[Set task]:
Can you rewrite every line of the records below as a numbered list, dropping the blank lines?

----- Material shown -----

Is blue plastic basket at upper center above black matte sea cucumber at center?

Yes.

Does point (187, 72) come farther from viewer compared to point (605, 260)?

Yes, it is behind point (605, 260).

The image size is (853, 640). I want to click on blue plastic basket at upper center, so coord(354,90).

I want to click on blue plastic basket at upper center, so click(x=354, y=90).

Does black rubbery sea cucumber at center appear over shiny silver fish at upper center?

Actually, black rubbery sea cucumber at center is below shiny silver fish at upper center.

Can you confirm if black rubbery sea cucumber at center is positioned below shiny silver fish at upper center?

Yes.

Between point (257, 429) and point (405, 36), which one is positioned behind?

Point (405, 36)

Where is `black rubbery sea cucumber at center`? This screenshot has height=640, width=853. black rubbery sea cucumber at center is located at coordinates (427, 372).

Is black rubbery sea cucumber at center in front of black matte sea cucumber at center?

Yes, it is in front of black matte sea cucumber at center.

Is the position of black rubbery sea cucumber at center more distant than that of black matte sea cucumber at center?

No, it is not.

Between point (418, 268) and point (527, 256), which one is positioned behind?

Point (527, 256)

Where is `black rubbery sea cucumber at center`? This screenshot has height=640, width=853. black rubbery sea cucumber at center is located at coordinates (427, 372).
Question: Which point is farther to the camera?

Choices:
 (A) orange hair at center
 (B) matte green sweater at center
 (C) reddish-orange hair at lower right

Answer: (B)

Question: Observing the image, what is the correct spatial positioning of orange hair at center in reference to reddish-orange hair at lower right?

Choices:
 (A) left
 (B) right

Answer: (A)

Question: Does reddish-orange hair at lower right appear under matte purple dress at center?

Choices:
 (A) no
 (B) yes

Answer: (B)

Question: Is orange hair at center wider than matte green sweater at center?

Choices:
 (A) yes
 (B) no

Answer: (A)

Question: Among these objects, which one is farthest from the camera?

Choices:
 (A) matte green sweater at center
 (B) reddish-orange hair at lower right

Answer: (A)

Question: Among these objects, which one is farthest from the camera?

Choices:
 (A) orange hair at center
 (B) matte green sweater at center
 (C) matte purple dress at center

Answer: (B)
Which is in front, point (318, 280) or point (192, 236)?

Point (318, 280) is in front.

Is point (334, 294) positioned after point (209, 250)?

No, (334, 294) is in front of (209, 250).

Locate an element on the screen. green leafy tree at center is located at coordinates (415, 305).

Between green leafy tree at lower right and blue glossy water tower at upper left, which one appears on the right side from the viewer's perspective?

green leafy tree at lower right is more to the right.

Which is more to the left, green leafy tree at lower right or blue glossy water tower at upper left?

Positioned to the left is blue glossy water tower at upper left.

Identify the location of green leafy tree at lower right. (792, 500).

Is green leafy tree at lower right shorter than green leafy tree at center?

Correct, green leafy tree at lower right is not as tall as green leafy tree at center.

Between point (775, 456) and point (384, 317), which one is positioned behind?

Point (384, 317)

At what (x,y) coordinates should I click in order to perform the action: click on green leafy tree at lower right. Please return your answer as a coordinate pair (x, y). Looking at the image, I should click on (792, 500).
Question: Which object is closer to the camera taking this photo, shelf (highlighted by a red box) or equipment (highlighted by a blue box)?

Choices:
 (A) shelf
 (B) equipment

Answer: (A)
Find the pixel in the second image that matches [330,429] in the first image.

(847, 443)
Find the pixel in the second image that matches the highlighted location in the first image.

-----

[Worked solution]:
1. Is blue plastic basket at upper center above black matte sea cucumber at center?
2. Yes.
3. Does point (187, 72) come farther from viewer compared to point (605, 260)?
4. Yes, it is behind point (605, 260).
5. The image size is (853, 640). I want to click on blue plastic basket at upper center, so coord(354,90).
6. I want to click on blue plastic basket at upper center, so click(x=354, y=90).
7. Does black rubbery sea cucumber at center appear over shiny silver fish at upper center?
8. Actually, black rubbery sea cucumber at center is below shiny silver fish at upper center.
9. Can you confirm if black rubbery sea cucumber at center is positioned below shiny silver fish at upper center?
10. Yes.
11. Between point (257, 429) and point (405, 36), which one is positioned behind?
12. Point (405, 36)
13. Where is `black rubbery sea cucumber at center`? This screenshot has height=640, width=853. black rubbery sea cucumber at center is located at coordinates (427, 372).
14. Is black rubbery sea cucumber at center in front of black matte sea cucumber at center?
15. Yes, it is in front of black matte sea cucumber at center.
16. Is the position of black rubbery sea cucumber at center more distant than that of black matte sea cucumber at center?
17. No, it is not.
18. Between point (418, 268) and point (527, 256), which one is positioned behind?
19. Point (527, 256)
20. Where is `black rubbery sea cucumber at center`? This screenshot has height=640, width=853. black rubbery sea cucumber at center is located at coordinates (427, 372).
21. Question: Which point is farther to the camera?
22. Choices:
23.  (A) orange hair at center
24.  (B) matte green sweater at center
25.  (C) reddish-orange hair at lower right
26. Answer: (B)
27. Question: Observing the image, what is the correct spatial positioning of orange hair at center in reference to reddish-orange hair at lower right?
28. Choices:
29.  (A) left
30.  (B) right
31. Answer: (A)
32. Question: Does reddish-orange hair at lower right appear under matte purple dress at center?
33. Choices:
34.  (A) no
35.  (B) yes
36. Answer: (B)
37. Question: Is orange hair at center wider than matte green sweater at center?
38. Choices:
39.  (A) yes
40.  (B) no
41. Answer: (A)
42. Question: Among these objects, which one is farthest from the camera?
43. Choices:
44.  (A) matte green sweater at center
45.  (B) reddish-orange hair at lower right
46. Answer: (A)
47. Question: Among these objects, which one is farthest from the camera?
48. Choices:
49.  (A) orange hair at center
50.  (B) matte green sweater at center
51.  (C) matte purple dress at center
52. Answer: (B)
53. Which is in front, point (318, 280) or point (192, 236)?
54. Point (318, 280) is in front.
55. Is point (334, 294) positioned after point (209, 250)?
56. No, (334, 294) is in front of (209, 250).
57. Locate an element on the screen. green leafy tree at center is located at coordinates (415, 305).
58. Between green leafy tree at lower right and blue glossy water tower at upper left, which one appears on the right side from the viewer's perspective?
59. green leafy tree at lower right is more to the right.
60. Which is more to the left, green leafy tree at lower right or blue glossy water tower at upper left?
61. Positioned to the left is blue glossy water tower at upper left.
62. Identify the location of green leafy tree at lower right. (792, 500).
63. Is green leafy tree at lower right shorter than green leafy tree at center?
64. Correct, green leafy tree at lower right is not as tall as green leafy tree at center.
65. Between point (775, 456) and point (384, 317), which one is positioned behind?
66. Point (384, 317)
67. At what (x,y) coordinates should I click in order to perform the action: click on green leafy tree at lower right. Please return your answer as a coordinate pair (x, y). Looking at the image, I should click on (792, 500).
68. Question: Which object is closer to the camera taking this photo, shelf (highlighted by a red box) or equipment (highlighted by a blue box)?
69. Choices:
70.  (A) shelf
71.  (B) equipment
72. Answer: (A)
73. Find the pixel in the second image that matches [330,429] in the first image.
74. (847, 443)
75. Find the pixel in the second image that matches the highlighted location in the first image.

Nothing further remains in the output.